**** Data for analysis ****

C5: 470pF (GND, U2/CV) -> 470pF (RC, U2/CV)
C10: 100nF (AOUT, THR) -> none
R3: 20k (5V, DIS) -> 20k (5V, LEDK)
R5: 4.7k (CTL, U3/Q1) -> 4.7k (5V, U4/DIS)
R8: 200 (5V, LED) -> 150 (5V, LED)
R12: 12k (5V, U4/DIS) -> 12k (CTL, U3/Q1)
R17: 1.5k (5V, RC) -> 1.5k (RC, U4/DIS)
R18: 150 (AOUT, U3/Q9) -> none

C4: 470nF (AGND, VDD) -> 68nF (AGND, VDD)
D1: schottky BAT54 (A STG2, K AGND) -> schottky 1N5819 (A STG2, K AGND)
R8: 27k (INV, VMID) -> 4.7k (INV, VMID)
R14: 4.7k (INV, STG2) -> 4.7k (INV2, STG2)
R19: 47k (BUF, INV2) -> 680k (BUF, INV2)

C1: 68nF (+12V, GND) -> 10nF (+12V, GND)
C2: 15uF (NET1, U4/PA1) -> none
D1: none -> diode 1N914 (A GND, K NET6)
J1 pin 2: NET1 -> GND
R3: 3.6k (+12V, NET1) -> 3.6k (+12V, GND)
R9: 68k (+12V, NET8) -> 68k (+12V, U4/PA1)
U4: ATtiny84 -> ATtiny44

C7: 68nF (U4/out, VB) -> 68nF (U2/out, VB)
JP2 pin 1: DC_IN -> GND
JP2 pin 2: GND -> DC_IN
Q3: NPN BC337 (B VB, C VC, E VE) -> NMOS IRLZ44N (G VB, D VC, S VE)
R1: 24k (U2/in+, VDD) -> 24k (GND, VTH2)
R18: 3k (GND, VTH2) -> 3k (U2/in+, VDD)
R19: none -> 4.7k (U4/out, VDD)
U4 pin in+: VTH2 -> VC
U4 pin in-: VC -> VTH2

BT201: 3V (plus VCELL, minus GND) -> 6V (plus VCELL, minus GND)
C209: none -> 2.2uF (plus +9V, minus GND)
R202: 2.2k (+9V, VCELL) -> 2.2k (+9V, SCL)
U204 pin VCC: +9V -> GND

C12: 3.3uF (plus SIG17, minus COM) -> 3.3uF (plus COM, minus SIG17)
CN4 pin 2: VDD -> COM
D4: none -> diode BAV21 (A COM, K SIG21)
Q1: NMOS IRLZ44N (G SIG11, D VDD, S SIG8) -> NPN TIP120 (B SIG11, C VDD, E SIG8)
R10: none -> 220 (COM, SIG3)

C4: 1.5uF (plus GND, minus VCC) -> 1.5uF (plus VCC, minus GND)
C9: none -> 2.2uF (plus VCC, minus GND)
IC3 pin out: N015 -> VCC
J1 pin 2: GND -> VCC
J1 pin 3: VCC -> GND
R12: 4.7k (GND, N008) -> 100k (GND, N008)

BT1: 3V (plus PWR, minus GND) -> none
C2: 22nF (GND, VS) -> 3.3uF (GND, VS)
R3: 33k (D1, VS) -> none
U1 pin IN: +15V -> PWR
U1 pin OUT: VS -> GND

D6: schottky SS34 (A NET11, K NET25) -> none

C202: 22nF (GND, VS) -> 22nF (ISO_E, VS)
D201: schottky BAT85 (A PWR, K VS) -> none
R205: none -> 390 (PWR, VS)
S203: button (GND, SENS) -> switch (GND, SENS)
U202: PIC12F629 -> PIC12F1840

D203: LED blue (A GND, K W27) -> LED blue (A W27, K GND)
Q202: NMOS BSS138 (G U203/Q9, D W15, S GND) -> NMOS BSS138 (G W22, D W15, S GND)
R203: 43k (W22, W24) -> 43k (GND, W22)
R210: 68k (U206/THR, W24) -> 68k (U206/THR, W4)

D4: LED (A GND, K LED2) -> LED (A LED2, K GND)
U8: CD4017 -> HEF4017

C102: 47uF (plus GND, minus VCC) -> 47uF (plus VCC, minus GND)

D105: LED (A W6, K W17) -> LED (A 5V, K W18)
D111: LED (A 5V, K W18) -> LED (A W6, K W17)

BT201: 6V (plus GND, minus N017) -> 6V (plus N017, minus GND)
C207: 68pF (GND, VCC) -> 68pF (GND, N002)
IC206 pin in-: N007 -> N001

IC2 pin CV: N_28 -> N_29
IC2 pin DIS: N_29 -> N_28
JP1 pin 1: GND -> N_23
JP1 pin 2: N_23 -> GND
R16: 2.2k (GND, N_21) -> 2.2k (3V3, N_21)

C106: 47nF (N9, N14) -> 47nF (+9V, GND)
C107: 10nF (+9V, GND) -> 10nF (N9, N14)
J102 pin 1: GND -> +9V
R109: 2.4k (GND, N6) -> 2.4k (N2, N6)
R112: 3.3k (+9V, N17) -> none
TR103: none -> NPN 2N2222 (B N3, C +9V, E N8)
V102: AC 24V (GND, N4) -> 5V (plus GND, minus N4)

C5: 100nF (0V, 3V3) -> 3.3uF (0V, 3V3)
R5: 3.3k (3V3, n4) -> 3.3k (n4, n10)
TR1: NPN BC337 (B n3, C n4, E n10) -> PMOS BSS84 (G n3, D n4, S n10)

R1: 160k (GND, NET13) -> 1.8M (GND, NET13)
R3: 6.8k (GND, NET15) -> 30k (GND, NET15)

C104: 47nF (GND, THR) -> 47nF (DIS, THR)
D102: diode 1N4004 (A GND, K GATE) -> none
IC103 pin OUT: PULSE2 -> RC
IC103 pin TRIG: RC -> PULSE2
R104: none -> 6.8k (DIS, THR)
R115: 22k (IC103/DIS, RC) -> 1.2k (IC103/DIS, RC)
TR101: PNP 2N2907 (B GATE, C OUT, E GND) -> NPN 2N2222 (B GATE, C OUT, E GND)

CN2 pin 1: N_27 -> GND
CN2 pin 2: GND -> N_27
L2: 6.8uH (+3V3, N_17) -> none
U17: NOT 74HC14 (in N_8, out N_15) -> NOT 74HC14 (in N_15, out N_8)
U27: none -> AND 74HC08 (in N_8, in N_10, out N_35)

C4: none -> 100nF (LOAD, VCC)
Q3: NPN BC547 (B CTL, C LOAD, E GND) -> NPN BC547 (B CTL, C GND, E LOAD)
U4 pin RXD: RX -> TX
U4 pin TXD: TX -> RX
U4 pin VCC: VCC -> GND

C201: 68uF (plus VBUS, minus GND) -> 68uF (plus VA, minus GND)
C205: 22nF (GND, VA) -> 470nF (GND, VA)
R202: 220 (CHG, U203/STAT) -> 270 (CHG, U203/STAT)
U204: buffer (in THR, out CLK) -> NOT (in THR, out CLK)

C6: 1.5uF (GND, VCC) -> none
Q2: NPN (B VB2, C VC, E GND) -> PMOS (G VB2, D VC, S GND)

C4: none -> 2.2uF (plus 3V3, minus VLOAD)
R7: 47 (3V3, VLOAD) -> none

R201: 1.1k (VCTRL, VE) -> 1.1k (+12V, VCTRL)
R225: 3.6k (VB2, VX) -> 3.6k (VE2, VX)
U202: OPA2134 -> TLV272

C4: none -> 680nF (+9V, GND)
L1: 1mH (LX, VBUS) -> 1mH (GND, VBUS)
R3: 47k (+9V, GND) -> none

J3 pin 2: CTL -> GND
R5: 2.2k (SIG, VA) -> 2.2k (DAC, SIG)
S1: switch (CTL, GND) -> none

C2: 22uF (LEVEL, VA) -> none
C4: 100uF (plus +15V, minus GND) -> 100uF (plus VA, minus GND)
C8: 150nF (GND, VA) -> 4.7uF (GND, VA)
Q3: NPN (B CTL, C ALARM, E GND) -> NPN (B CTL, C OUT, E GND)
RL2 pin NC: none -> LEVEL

****

From the entries above, restate word for word the lines from the line containing "C104: 47nF (GND, THR) -> 47nF (DIS, THR)" to the line containing "R115: 22k (IC103/DIS, RC)", both ends included, and nothing more.

## [Solved exercise]
C104: 47nF (GND, THR) -> 47nF (DIS, THR)
D102: diode 1N4004 (A GND, K GATE) -> none
IC103 pin OUT: PULSE2 -> RC
IC103 pin TRIG: RC -> PULSE2
R104: none -> 6.8k (DIS, THR)
R115: 22k (IC103/DIS, RC) -> 1.2k (IC103/DIS, RC)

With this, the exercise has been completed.